** Your instructions **
Transcribe each entry so that it matches the original exactly.

[Data for this exercise Boundary: Start]

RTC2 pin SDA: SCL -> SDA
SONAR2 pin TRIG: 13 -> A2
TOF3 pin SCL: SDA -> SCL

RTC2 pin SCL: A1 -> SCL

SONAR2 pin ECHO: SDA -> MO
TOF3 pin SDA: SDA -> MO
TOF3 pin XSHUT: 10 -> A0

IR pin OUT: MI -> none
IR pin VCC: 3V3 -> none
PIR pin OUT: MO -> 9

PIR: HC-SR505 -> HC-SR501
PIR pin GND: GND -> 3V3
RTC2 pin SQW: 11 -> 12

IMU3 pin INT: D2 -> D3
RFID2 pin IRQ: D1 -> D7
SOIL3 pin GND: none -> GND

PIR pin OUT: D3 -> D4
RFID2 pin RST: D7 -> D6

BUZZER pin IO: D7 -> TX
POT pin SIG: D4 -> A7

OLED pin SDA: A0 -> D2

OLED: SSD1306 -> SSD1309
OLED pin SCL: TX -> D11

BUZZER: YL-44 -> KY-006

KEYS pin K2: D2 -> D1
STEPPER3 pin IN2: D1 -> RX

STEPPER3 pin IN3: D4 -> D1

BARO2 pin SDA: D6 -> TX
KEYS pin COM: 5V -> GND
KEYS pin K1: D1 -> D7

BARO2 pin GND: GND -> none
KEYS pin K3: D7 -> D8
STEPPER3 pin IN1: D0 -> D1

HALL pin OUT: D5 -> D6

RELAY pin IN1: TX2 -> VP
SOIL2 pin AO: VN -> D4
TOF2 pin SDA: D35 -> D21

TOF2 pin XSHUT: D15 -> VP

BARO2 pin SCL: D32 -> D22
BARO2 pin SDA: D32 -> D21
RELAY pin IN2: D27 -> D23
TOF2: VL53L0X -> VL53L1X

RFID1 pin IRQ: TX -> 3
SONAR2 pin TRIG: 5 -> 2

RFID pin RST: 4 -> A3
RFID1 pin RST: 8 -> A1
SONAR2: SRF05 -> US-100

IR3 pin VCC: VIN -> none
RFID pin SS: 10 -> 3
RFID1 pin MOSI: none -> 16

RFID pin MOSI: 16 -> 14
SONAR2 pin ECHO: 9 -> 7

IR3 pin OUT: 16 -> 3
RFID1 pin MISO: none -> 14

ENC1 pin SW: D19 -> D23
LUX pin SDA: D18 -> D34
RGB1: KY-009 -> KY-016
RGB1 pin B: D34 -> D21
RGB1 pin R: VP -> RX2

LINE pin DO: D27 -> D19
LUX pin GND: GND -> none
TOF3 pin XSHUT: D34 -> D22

[Data for this exercise Boundary: End]

** Expected answer **
RTC2 pin SDA: SCL -> SDA
SONAR2 pin TRIG: 13 -> A2
TOF3 pin SCL: SDA -> SCL

RTC2 pin SCL: A1 -> SCL

SONAR2 pin ECHO: SDA -> MO
TOF3 pin SDA: SDA -> MO
TOF3 pin XSHUT: 10 -> A0

IR pin OUT: MI -> none
IR pin VCC: 3V3 -> none
PIR pin OUT: MO -> 9

PIR: HC-SR505 -> HC-SR501
PIR pin GND: GND -> 3V3
RTC2 pin SQW: 11 -> 12

IMU3 pin INT: D2 -> D3
RFID2 pin IRQ: D1 -> D7
SOIL3 pin GND: none -> GND

PIR pin OUT: D3 -> D4
RFID2 pin RST: D7 -> D6

BUZZER pin IO: D7 -> TX
POT pin SIG: D4 -> A7

OLED pin SDA: A0 -> D2

OLED: SSD1306 -> SSD1309
OLED pin SCL: TX -> D11

BUZZER: YL-44 -> KY-006

KEYS pin K2: D2 -> D1
STEPPER3 pin IN2: D1 -> RX

STEPPER3 pin IN3: D4 -> D1

BARO2 pin SDA: D6 -> TX
KEYS pin COM: 5V -> GND
KEYS pin K1: D1 -> D7

BARO2 pin GND: GND -> none
KEYS pin K3: D7 -> D8
STEPPER3 pin IN1: D0 -> D1

HALL pin OUT: D5 -> D6

RELAY pin IN1: TX2 -> VP
SOIL2 pin AO: VN -> D4
TOF2 pin SDA: D35 -> D21

TOF2 pin XSHUT: D15 -> VP

BARO2 pin SCL: D32 -> D22
BARO2 pin SDA: D32 -> D21
RELAY pin IN2: D27 -> D23
TOF2: VL53L0X -> VL53L1X

RFID1 pin IRQ: TX -> 3
SONAR2 pin TRIG: 5 -> 2

RFID pin RST: 4 -> A3
RFID1 pin RST: 8 -> A1
SONAR2: SRF05 -> US-100

IR3 pin VCC: VIN -> none
RFID pin SS: 10 -> 3
RFID1 pin MOSI: none -> 16

RFID pin MOSI: 16 -> 14
SONAR2 pin ECHO: 9 -> 7

IR3 pin OUT: 16 -> 3
RFID1 pin MISO: none -> 14

ENC1 pin SW: D19 -> D23
LUX pin SDA: D18 -> D34
RGB1: KY-009 -> KY-016
RGB1 pin B: D34 -> D21
RGB1 pin R: VP -> RX2

LINE pin DO: D27 -> D19
LUX pin GND: GND -> none
TOF3 pin XSHUT: D34 -> D22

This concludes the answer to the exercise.